WORK REQUIRED:
From start to finish, set down the entries below exactly, leaving out the pictures.

ENTRIES PROVIDED:
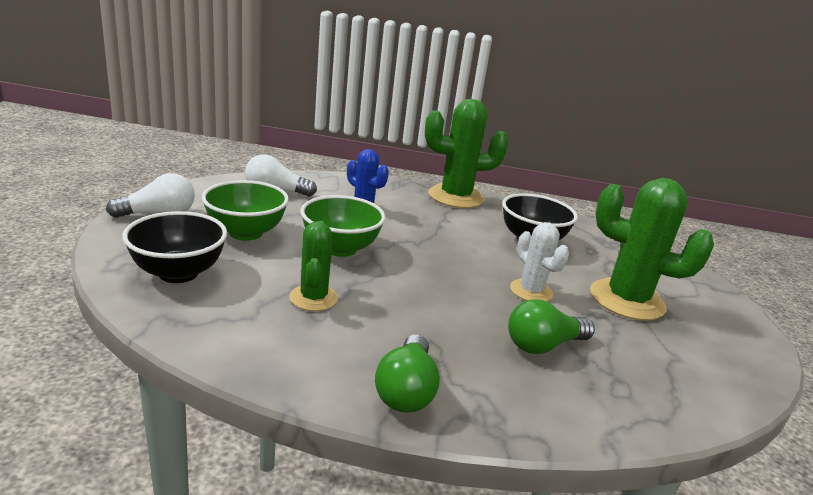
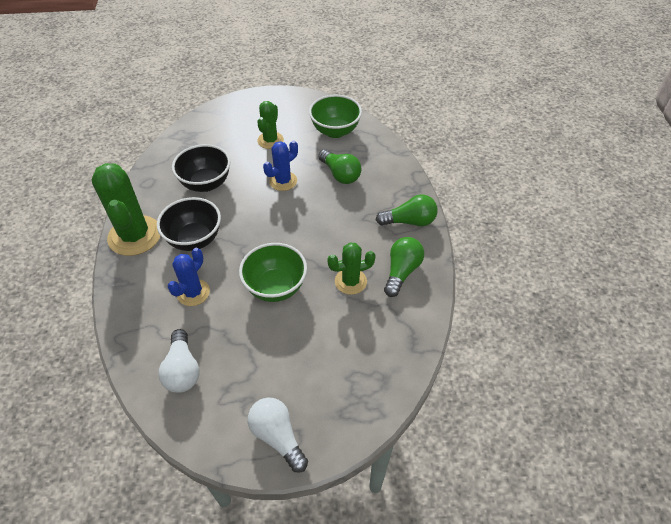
camera: 100 degrees left, 25 degrees up
black bowl [122,211,227,283] -> black bowl moved to [157,197,221,251]
green bowl [201,180,289,241] -> green bowl moved to [309,95,362,138]
white cactus [510,222,570,302] -> blue cactus [263,141,298,191]
green cactus [590,178,714,321] -> green cactus [257,101,284,149], size x0.58
none -> green light bulb [384,237,424,297]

RESPONSE AREA:
camera: 100 degrees left, 25 degrees up
black bowl [122,211,227,283] -> black bowl moved to [157,197,221,251]
green bowl [201,180,289,241] -> green bowl moved to [309,95,362,138]
white cactus [510,222,570,302] -> blue cactus [263,141,298,191]
green cactus [590,178,714,321] -> green cactus [257,101,284,149], size x0.58
none -> green light bulb [384,237,424,297]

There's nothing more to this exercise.